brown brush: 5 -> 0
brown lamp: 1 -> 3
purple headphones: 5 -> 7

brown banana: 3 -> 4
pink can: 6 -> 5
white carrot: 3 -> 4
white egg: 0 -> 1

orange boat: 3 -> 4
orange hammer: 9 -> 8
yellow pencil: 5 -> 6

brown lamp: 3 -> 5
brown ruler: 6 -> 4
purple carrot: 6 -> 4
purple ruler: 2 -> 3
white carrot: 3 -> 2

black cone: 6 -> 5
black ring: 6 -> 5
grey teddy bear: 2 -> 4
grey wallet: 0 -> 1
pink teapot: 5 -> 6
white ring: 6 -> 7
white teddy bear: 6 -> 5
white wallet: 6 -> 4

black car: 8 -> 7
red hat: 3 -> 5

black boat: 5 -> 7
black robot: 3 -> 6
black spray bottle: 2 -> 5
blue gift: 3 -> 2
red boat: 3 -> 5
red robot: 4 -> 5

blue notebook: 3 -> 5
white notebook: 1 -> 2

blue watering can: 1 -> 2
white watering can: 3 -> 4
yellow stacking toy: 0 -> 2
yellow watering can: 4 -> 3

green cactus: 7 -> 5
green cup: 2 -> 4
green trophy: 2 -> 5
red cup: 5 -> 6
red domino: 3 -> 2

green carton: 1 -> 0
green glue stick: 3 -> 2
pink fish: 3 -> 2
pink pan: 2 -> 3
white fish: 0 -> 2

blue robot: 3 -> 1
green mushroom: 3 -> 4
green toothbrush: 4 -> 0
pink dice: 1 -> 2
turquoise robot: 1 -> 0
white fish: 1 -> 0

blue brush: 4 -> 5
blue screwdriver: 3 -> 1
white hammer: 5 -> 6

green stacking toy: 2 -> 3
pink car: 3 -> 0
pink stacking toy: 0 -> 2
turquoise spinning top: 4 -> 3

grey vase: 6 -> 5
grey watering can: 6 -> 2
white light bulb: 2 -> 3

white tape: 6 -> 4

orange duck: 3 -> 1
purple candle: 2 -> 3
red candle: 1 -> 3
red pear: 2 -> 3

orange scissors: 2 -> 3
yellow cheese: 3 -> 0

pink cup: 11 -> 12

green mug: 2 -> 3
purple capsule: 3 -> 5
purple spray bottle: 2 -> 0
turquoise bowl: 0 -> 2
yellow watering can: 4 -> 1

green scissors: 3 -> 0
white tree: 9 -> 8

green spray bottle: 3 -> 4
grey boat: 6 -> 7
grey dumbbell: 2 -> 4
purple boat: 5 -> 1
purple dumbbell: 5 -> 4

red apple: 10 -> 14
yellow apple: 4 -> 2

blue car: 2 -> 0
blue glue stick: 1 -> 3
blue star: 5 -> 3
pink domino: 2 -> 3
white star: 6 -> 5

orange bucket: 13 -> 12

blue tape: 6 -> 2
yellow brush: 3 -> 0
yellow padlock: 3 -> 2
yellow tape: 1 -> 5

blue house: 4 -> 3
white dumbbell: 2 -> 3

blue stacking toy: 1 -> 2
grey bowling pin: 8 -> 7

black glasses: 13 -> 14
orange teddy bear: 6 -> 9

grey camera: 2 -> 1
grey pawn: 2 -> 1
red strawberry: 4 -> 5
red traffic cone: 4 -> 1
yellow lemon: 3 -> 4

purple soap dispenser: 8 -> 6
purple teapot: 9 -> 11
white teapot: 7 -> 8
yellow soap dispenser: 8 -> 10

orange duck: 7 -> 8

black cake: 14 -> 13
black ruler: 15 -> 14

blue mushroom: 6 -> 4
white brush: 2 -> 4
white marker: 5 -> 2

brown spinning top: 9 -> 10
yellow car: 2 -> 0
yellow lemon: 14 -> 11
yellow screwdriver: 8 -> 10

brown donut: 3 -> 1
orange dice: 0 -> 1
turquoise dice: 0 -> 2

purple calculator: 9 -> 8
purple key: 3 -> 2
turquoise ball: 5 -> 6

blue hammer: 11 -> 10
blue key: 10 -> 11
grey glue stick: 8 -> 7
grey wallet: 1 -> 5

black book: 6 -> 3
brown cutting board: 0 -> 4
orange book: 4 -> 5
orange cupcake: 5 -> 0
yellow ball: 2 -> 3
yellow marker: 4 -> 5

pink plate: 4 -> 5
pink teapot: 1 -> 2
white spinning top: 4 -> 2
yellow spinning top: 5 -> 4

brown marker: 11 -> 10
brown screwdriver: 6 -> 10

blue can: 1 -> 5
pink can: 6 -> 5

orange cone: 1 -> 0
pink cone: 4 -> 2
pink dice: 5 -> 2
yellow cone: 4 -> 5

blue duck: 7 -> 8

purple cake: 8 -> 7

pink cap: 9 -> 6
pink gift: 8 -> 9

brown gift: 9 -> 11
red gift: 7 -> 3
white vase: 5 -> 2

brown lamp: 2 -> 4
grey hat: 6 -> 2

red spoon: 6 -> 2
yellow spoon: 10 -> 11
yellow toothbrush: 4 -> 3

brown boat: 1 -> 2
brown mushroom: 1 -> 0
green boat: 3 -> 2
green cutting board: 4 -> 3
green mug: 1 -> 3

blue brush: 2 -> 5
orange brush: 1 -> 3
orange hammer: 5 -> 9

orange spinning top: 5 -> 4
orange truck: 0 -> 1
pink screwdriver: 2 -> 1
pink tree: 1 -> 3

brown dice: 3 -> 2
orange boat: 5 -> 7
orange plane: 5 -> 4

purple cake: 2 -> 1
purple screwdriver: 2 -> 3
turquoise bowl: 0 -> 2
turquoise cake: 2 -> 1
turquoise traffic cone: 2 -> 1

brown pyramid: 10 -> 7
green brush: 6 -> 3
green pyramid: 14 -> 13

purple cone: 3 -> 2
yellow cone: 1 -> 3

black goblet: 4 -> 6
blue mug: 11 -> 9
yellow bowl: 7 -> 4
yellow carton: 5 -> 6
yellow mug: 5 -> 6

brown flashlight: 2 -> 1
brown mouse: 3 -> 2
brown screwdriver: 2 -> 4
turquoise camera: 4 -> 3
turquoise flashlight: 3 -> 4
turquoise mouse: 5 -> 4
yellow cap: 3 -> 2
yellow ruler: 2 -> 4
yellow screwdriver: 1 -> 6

What the task asks -> Wherever the string "spray" occurs in the records, copy the line it is in.

Answer space ->
black spray bottle: 2 -> 5
purple spray bottle: 2 -> 0
green spray bottle: 3 -> 4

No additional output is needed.